**What the task requires**
Reproduce the complete set of records exactly. No picture is to appear in the copy.
------ Source material
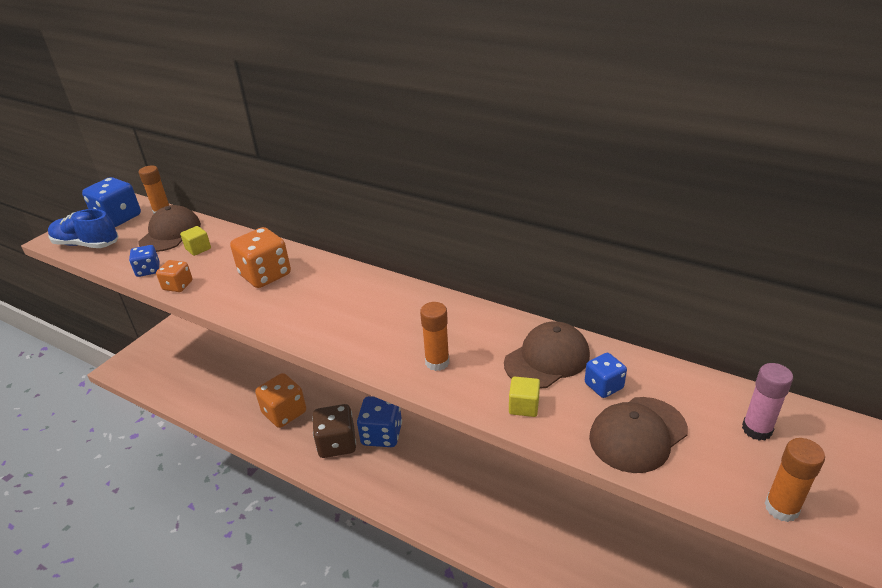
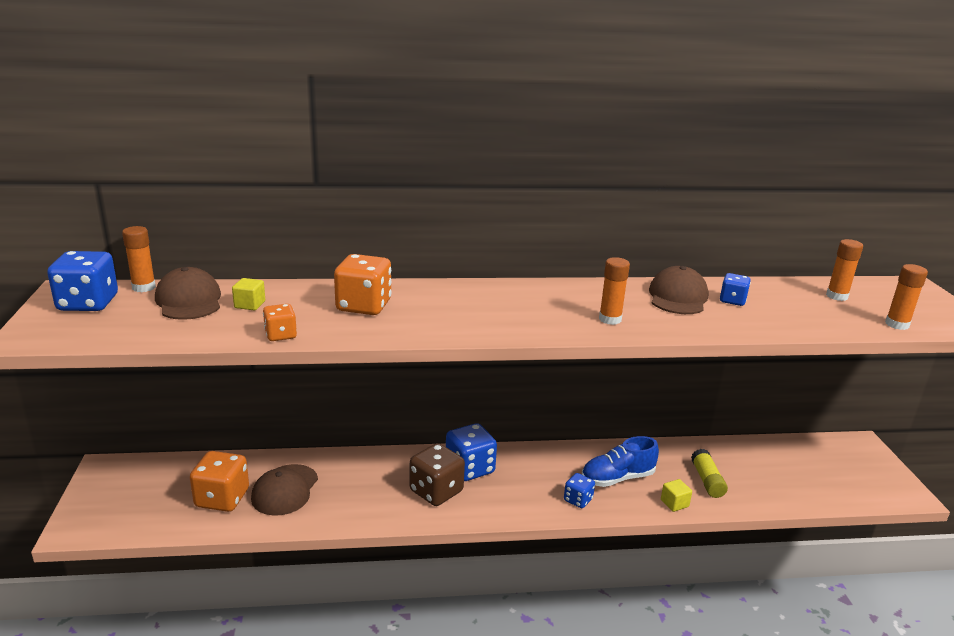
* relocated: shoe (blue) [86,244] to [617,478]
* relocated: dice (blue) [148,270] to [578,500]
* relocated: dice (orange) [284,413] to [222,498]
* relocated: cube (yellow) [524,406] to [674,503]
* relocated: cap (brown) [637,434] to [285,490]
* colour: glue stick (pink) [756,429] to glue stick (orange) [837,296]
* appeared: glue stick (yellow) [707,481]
------------
**Solution to this task**
* relocated: shoe (blue) [86,244] to [617,478]
* relocated: dice (blue) [148,270] to [578,500]
* relocated: dice (orange) [284,413] to [222,498]
* relocated: cube (yellow) [524,406] to [674,503]
* relocated: cap (brown) [637,434] to [285,490]
* colour: glue stick (pink) [756,429] to glue stick (orange) [837,296]
* appeared: glue stick (yellow) [707,481]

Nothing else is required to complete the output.